Provided material Start Marker

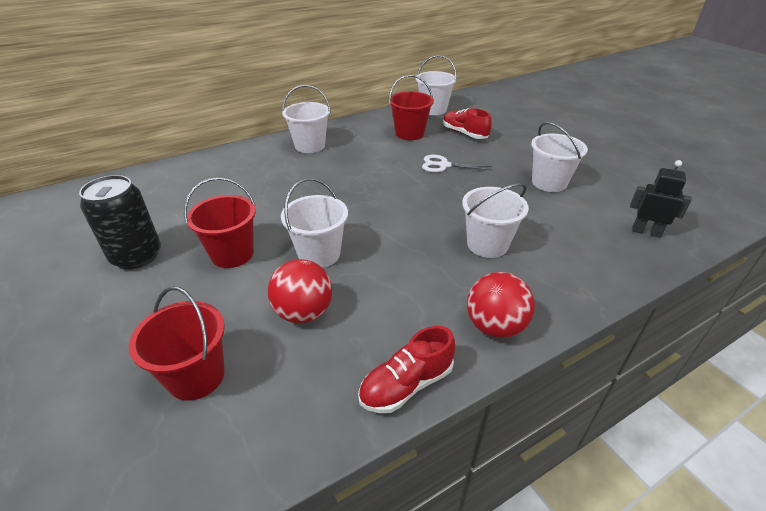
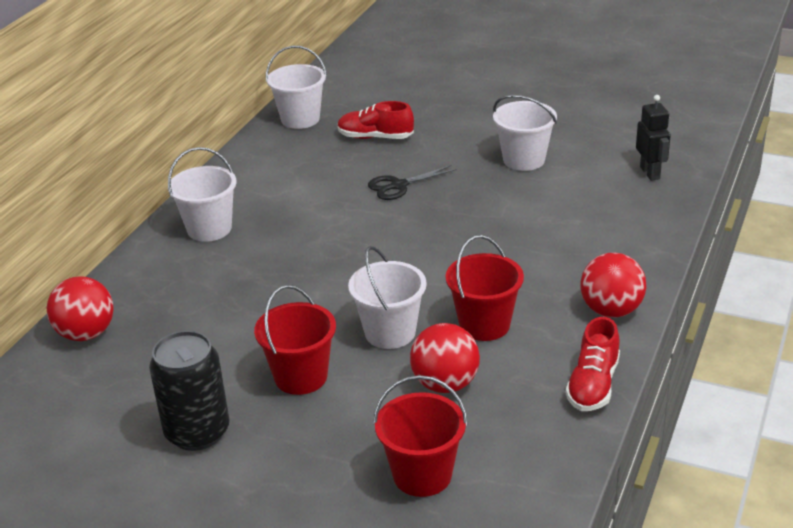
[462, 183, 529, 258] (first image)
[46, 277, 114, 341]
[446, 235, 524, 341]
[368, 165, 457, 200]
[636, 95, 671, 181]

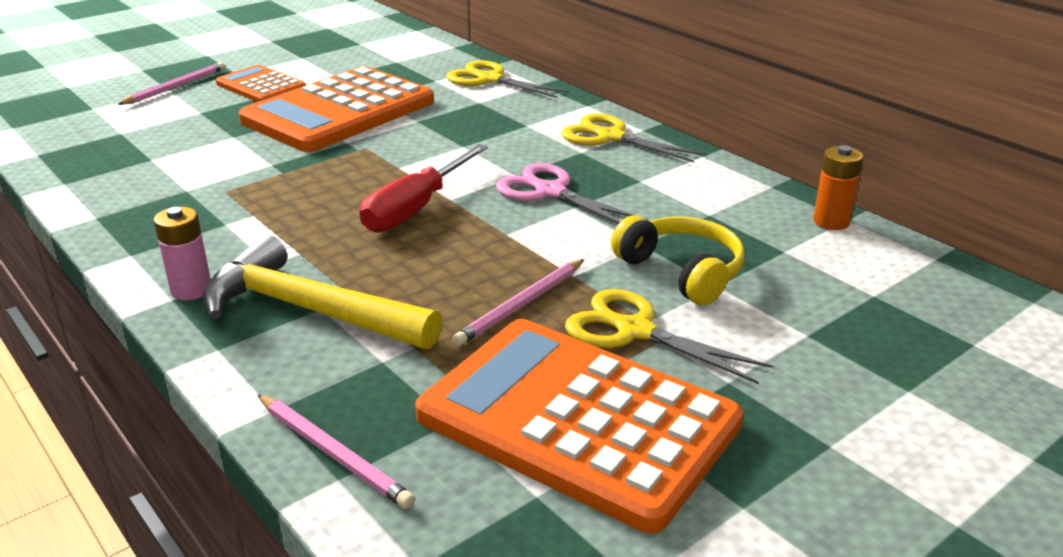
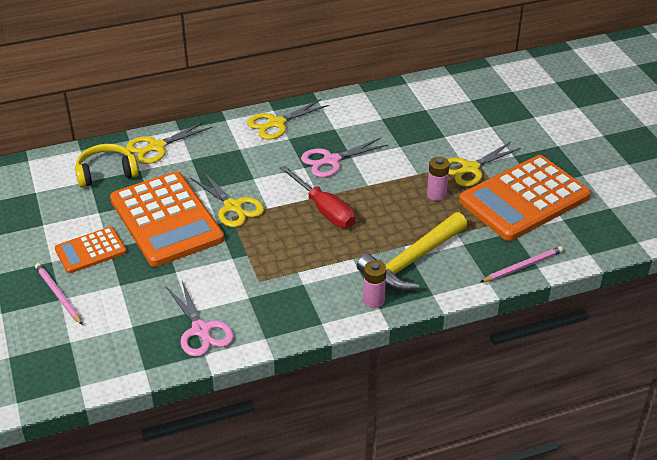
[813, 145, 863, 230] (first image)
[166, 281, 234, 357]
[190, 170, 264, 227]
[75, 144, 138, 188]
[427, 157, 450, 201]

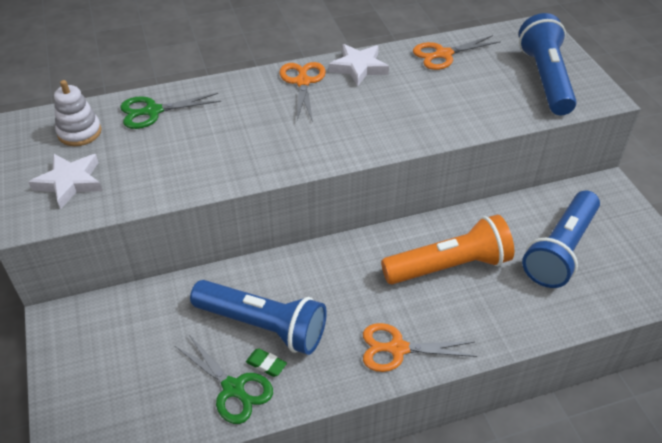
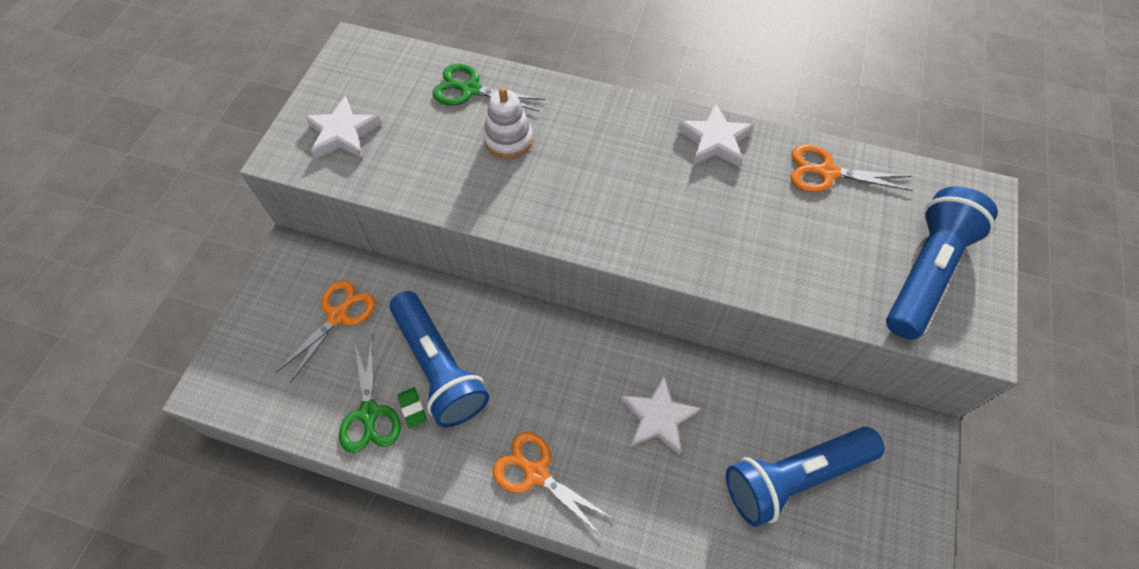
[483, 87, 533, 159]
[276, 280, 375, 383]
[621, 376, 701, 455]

Provided material End Marker

▶ _What this task involves_
Give back the material above exactly, without pictures.

▶ _Response below_
[462, 183, 529, 258] (first image)
[46, 277, 114, 341]
[446, 235, 524, 341]
[368, 165, 457, 200]
[636, 95, 671, 181]

[813, 145, 863, 230] (first image)
[166, 281, 234, 357]
[190, 170, 264, 227]
[75, 144, 138, 188]
[427, 157, 450, 201]

[483, 87, 533, 159]
[276, 280, 375, 383]
[621, 376, 701, 455]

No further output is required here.